What you are asked to do:
Copy out exactly the lines from the one with "SD2 pin SCK: D13 -> VN" through the last line of the listing below, both included, but none of the pictures.

Supplied entries:
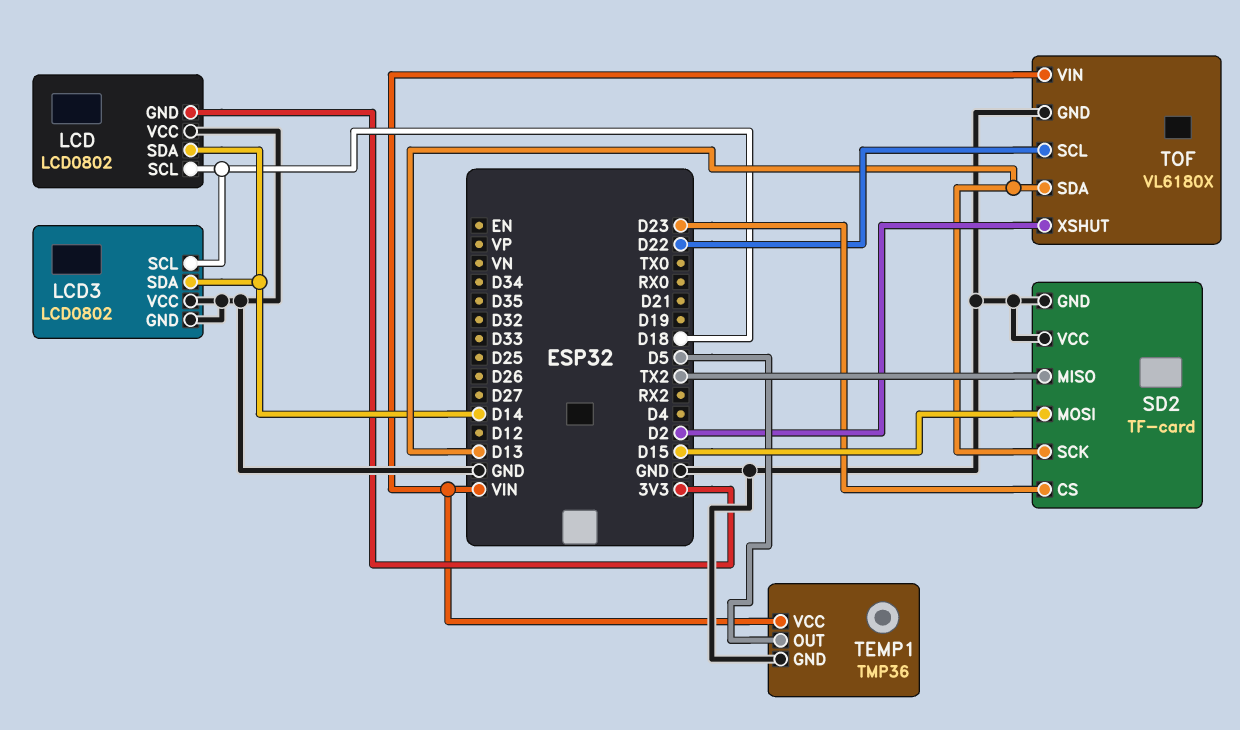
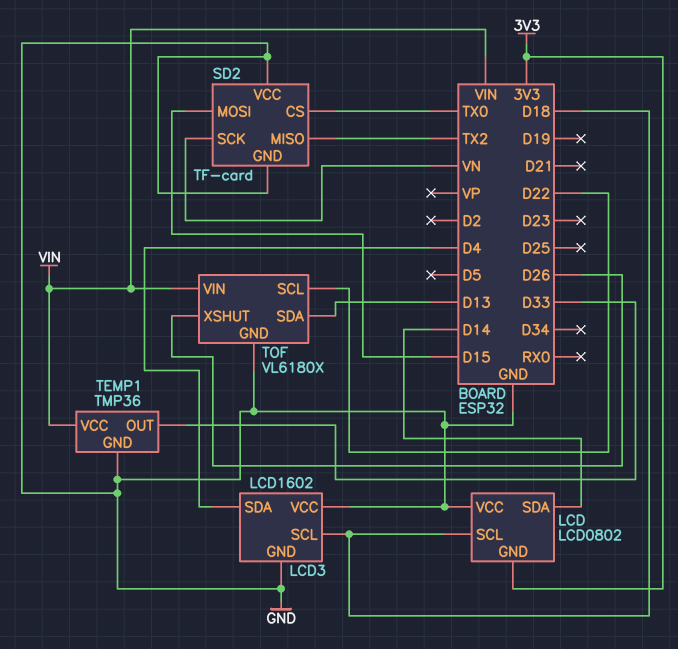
LCD3: LCD0802 -> LCD1602
LCD3 pin SDA: D14 -> D4
SD2 pin CS: D23 -> TX0
SD2 pin SCK: D13 -> VN
TEMP1 pin OUT: D5 -> D33
TOF pin XSHUT: D2 -> D26

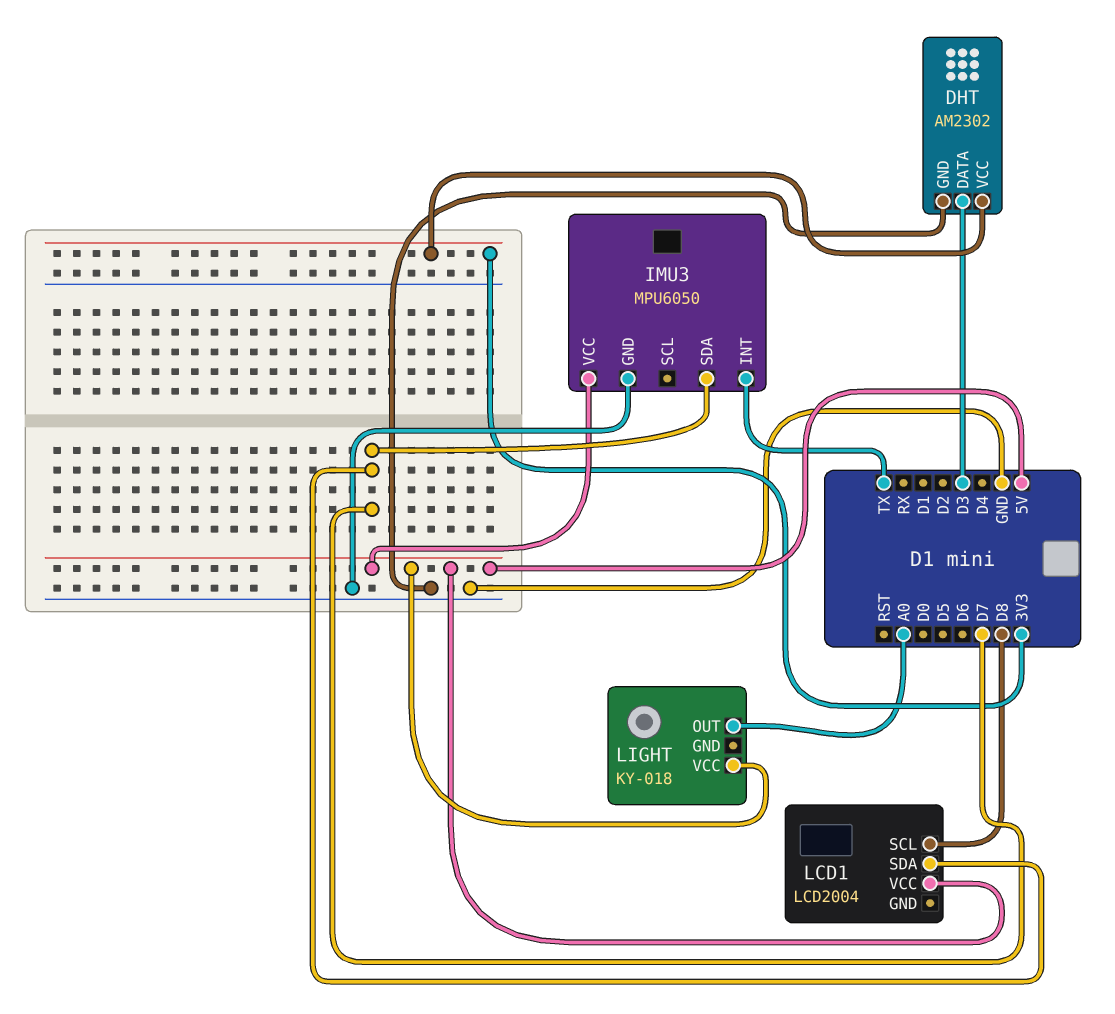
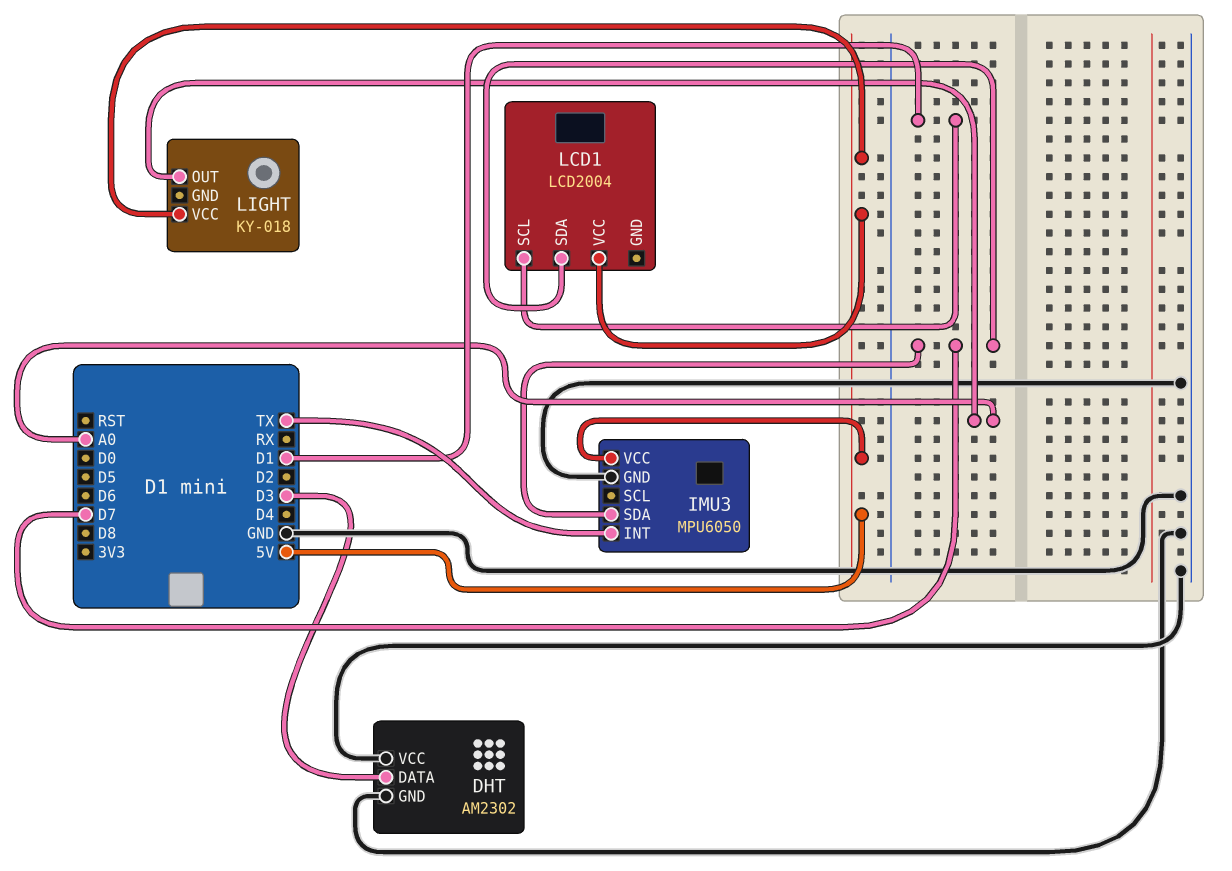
DHT pin VCC: 3V3 -> GND
LCD1 pin SCL: D8 -> D1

Written solution:
SD2 pin SCK: D13 -> VN
TEMP1 pin OUT: D5 -> D33
TOF pin XSHUT: D2 -> D26

DHT pin VCC: 3V3 -> GND
LCD1 pin SCL: D8 -> D1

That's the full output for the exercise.